(Stored records)
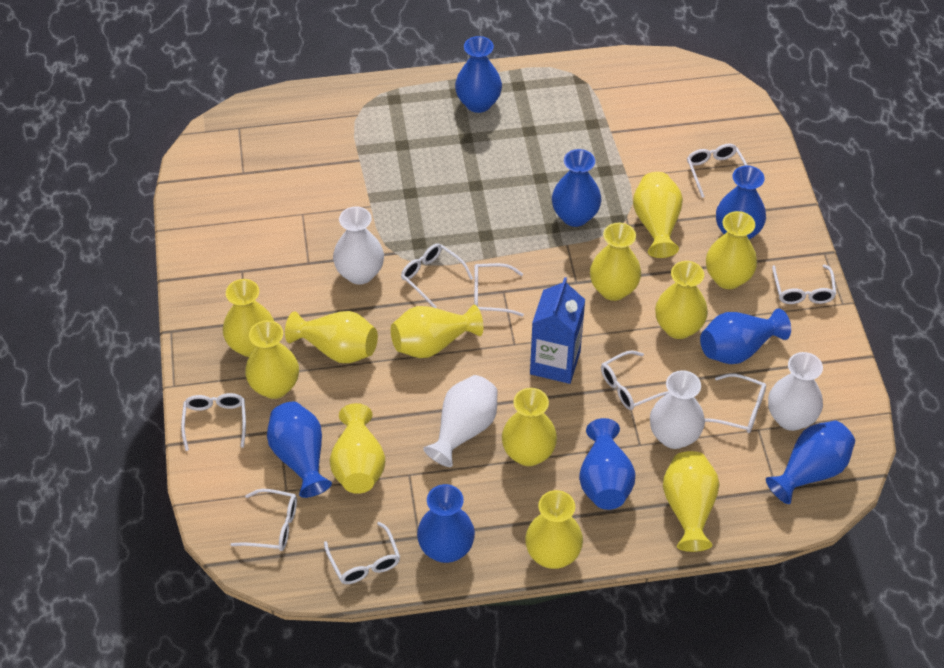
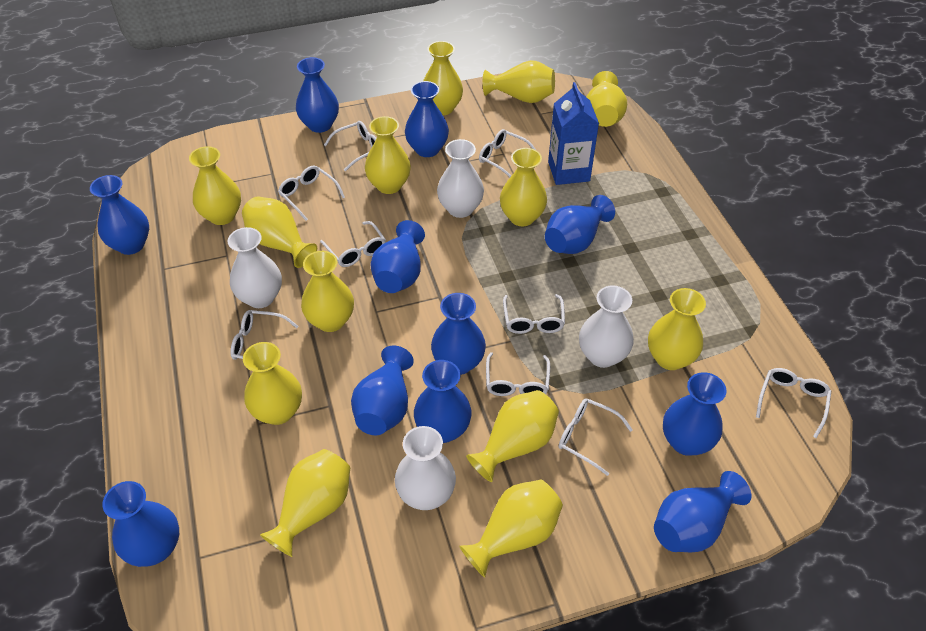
blue vase: 8 -> 11
yellow vase: 12 -> 13

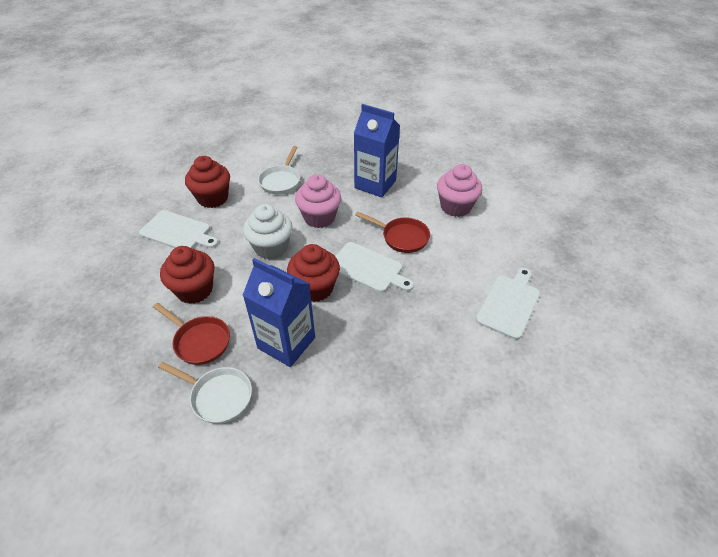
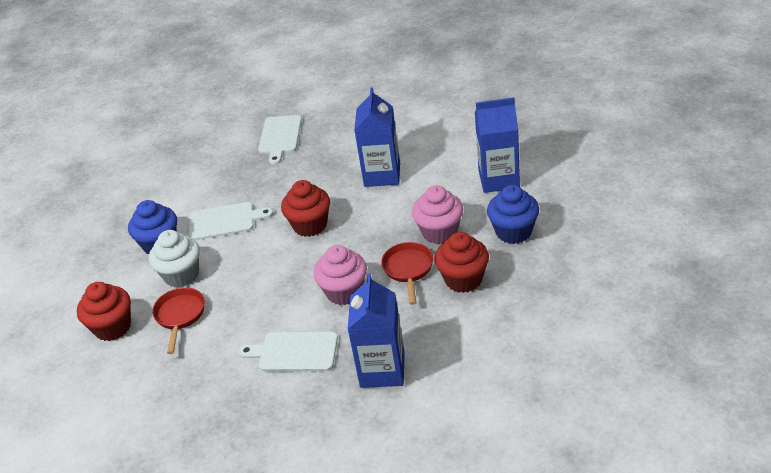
blue carton: 2 -> 3
blue cupcake: 0 -> 2
white pan: 2 -> 0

# Required work
List each line of the entries that holds the string "blue".

# Response
blue vase: 8 -> 11
blue carton: 2 -> 3
blue cupcake: 0 -> 2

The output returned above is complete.